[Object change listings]

════

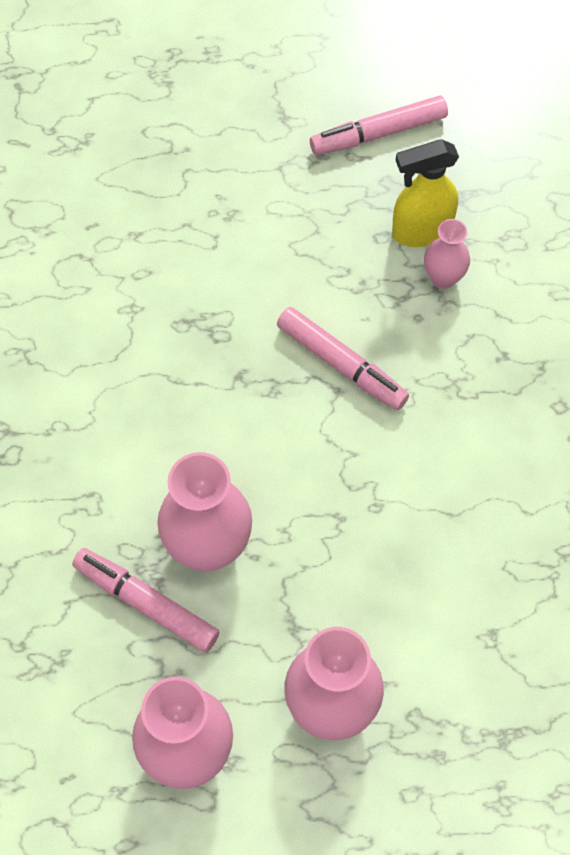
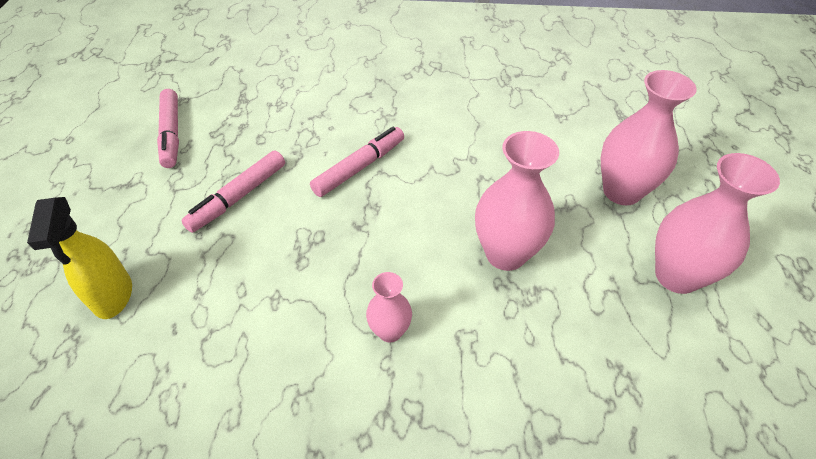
camera: 85 degrees left, 15 degrees down
pink marker [72,548,220,653] -> pink marker moved to [181,150,285,233]
yellow spray bottle [392,139,459,247] -> yellow spray bottle moved to [27,197,132,319]
pink vase [424,219,470,289] -> pink vase moved to [366,272,412,342]

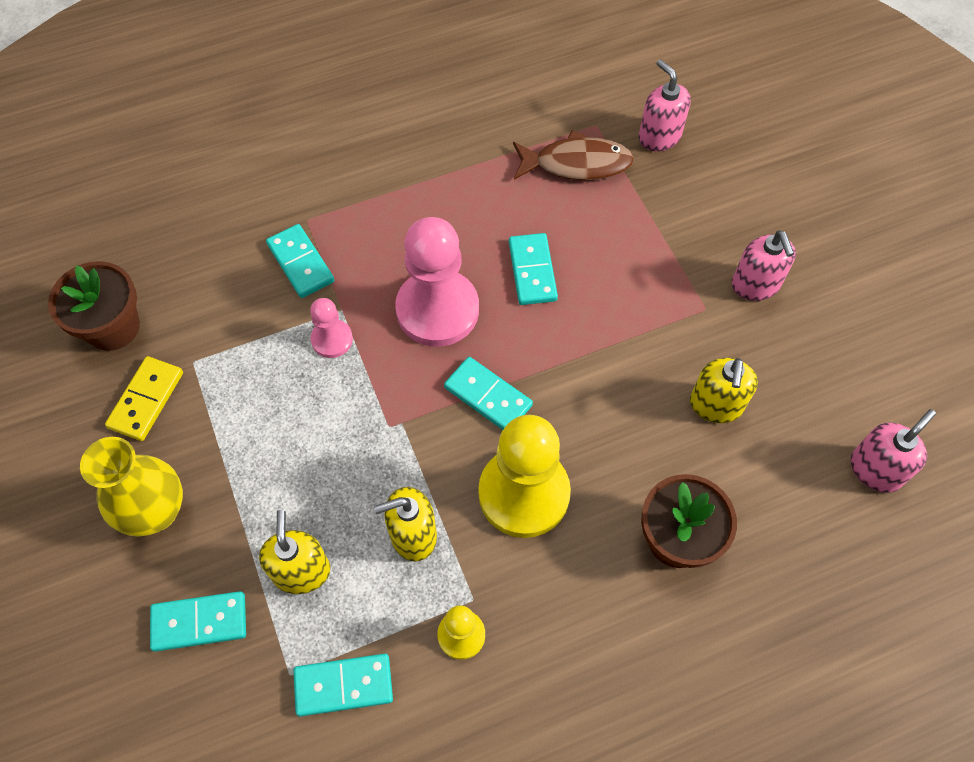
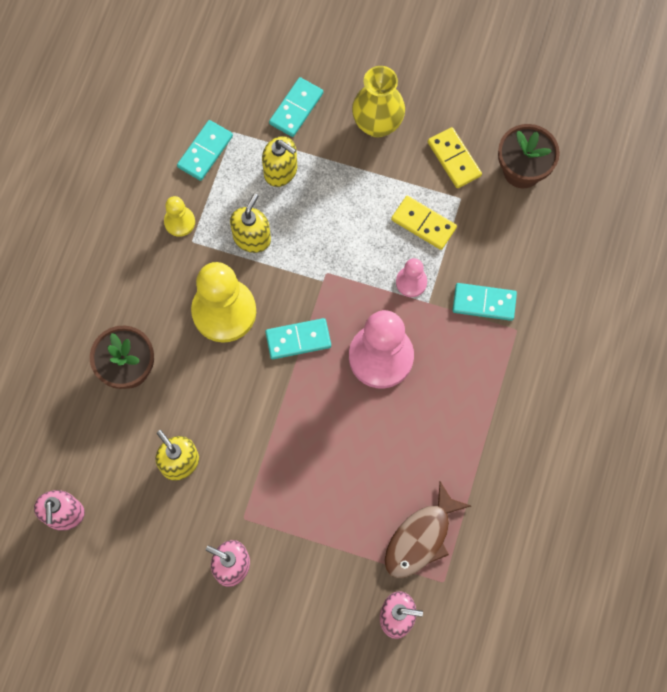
camera: 130 degrees right, 10 degrees up
turquoise domino [509,233,558,305] -> none
none -> yellow domino [391,196,457,250]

════

- **What is required**:
Retype all entries exactly, without the images.

- **Task response**:
camera: 85 degrees left, 15 degrees down
pink marker [72,548,220,653] -> pink marker moved to [181,150,285,233]
yellow spray bottle [392,139,459,247] -> yellow spray bottle moved to [27,197,132,319]
pink vase [424,219,470,289] -> pink vase moved to [366,272,412,342]

camera: 130 degrees right, 10 degrees up
turquoise domino [509,233,558,305] -> none
none -> yellow domino [391,196,457,250]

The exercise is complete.